Object change descriptions

-- Opening Marker --

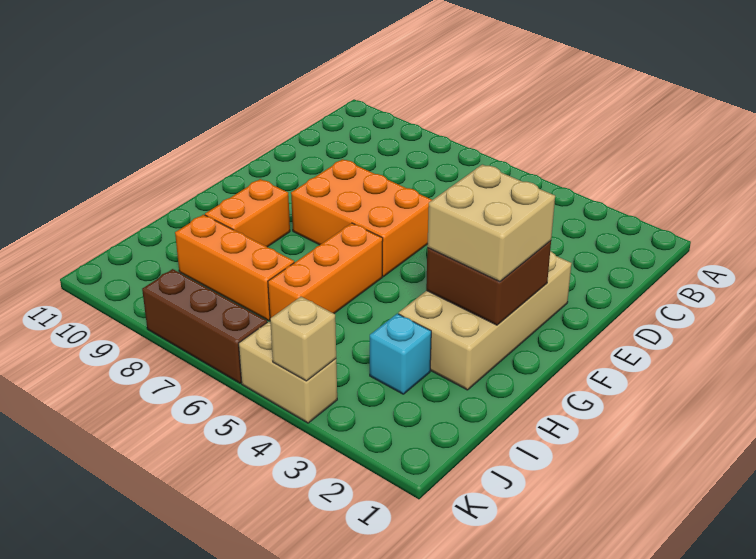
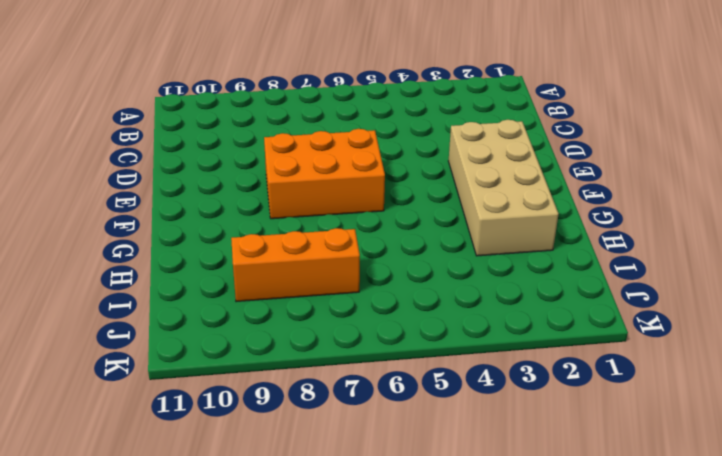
none -> orange brick G6:I6 level 1
none -> orange brick G9:H9 level 1

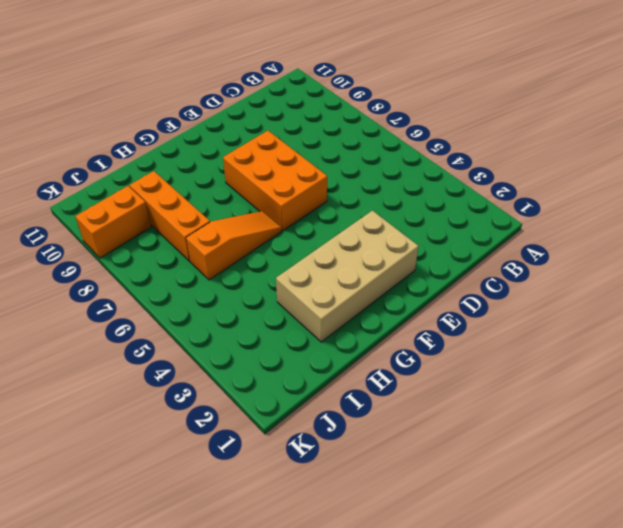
orange slope G6:I6 level 1 top I -> orange brick G6:I6 level 1
orange brick J9:K9 level 1 -> orange brick G9:H9 level 1
none -> cyan brick I3 level 1
none -> tan brick K4:K5 level 1

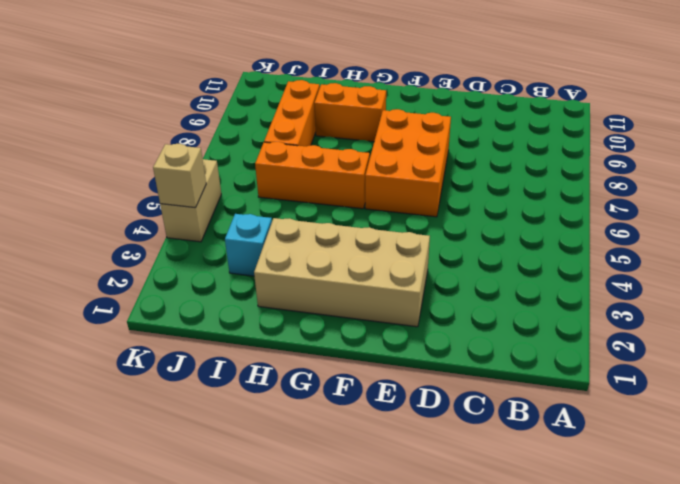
none -> brown brick K6:K8 level 1
none -> brown brick F2:G3 level 2

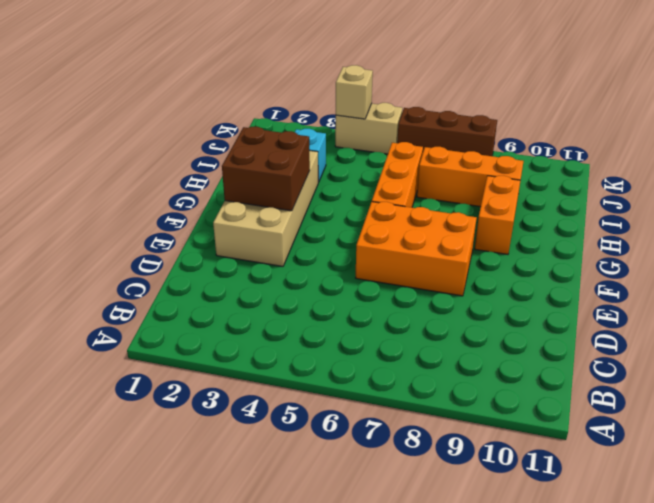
none -> tan brick F2:G3 level 3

-- Closing Marker --

◆ EXERCISE: In the entries above, find the line that contains "none -> tan brick K4:K5 level 1", then repeat exactly every line from the first one through that line, with no pictures.

◆ FINISHED TASK:
none -> orange brick G6:I6 level 1
none -> orange brick G9:H9 level 1

orange slope G6:I6 level 1 top I -> orange brick G6:I6 level 1
orange brick J9:K9 level 1 -> orange brick G9:H9 level 1
none -> cyan brick I3 level 1
none -> tan brick K4:K5 level 1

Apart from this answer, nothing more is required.